• TO DO
Could you reproduce all the entries under this sentence exactly, leaving the images aside?
Top of DATA PROVIDED
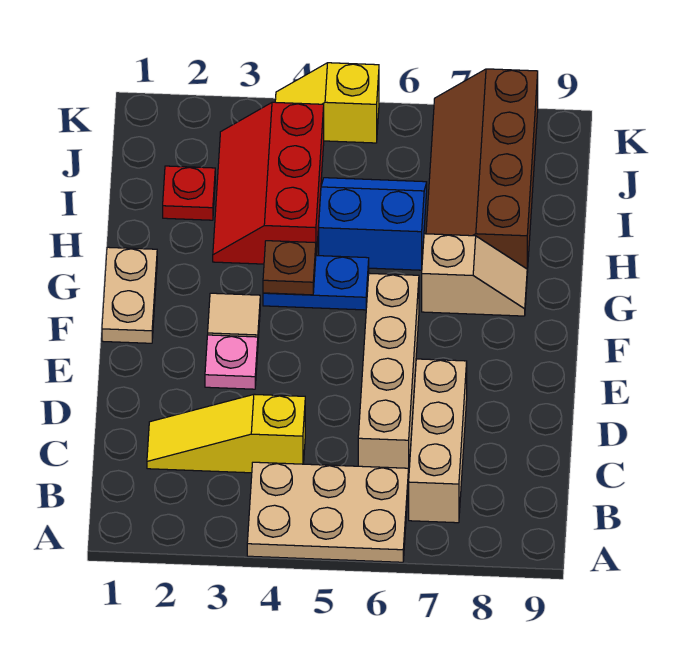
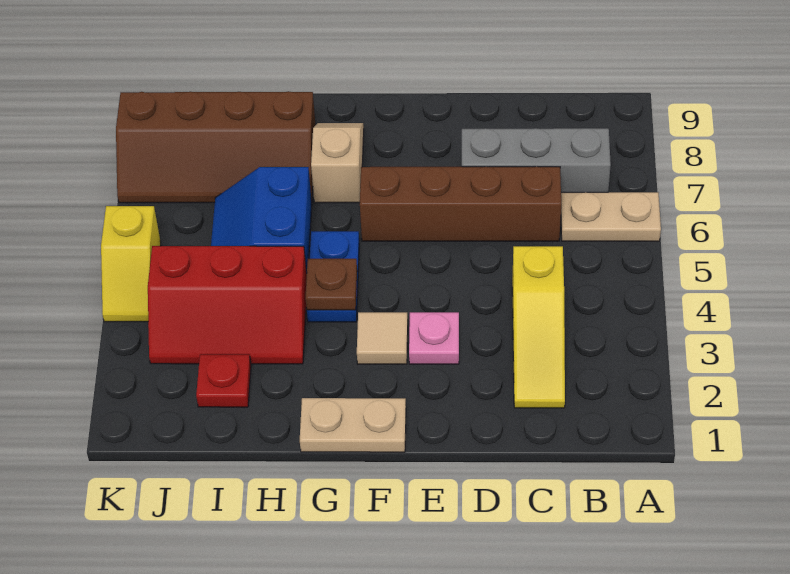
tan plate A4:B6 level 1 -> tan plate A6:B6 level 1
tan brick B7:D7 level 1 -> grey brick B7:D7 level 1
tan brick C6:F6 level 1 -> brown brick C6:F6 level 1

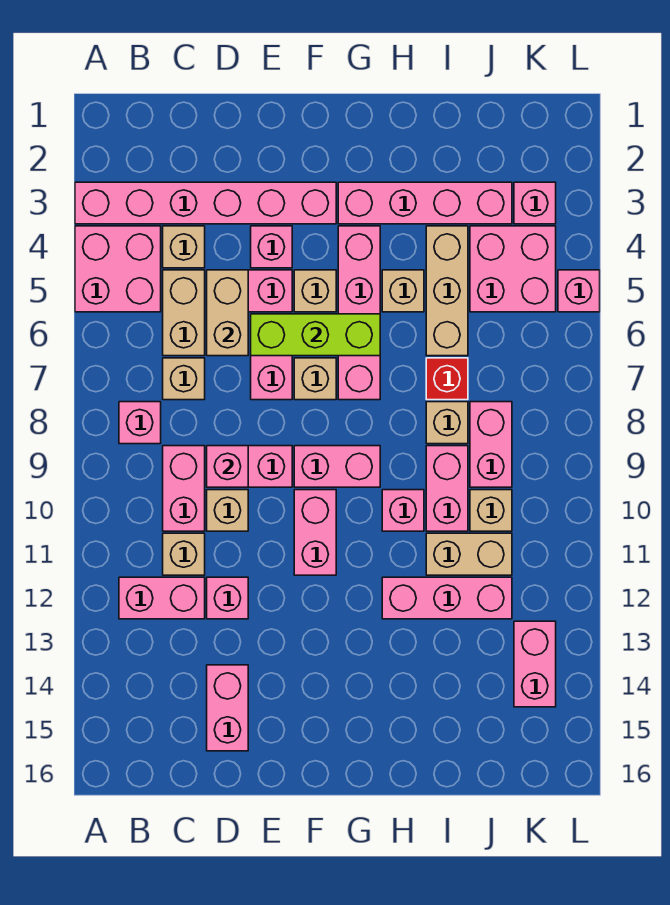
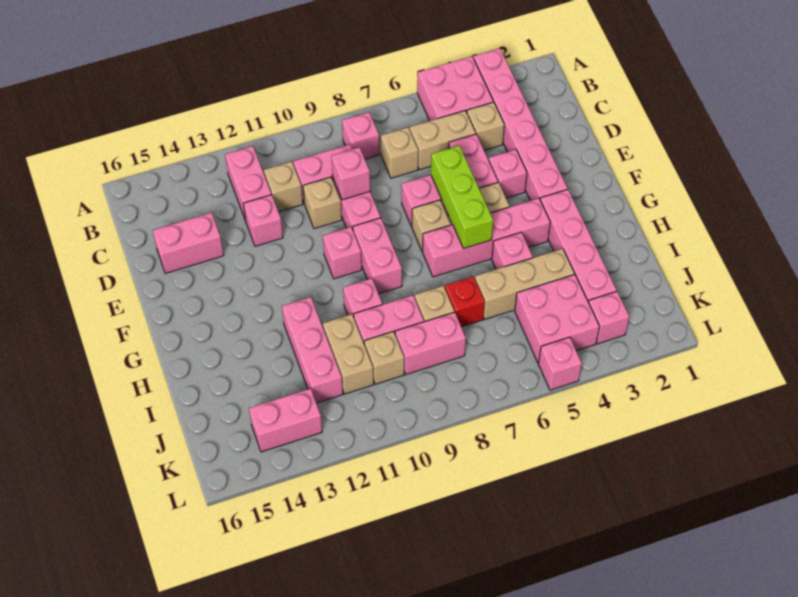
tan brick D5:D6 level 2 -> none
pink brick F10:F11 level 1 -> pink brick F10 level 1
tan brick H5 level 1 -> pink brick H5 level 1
Bottom of DATA PROVIDED
• FINISHED EXERCISE
tan plate A4:B6 level 1 -> tan plate A6:B6 level 1
tan brick B7:D7 level 1 -> grey brick B7:D7 level 1
tan brick C6:F6 level 1 -> brown brick C6:F6 level 1

tan brick D5:D6 level 2 -> none
pink brick F10:F11 level 1 -> pink brick F10 level 1
tan brick H5 level 1 -> pink brick H5 level 1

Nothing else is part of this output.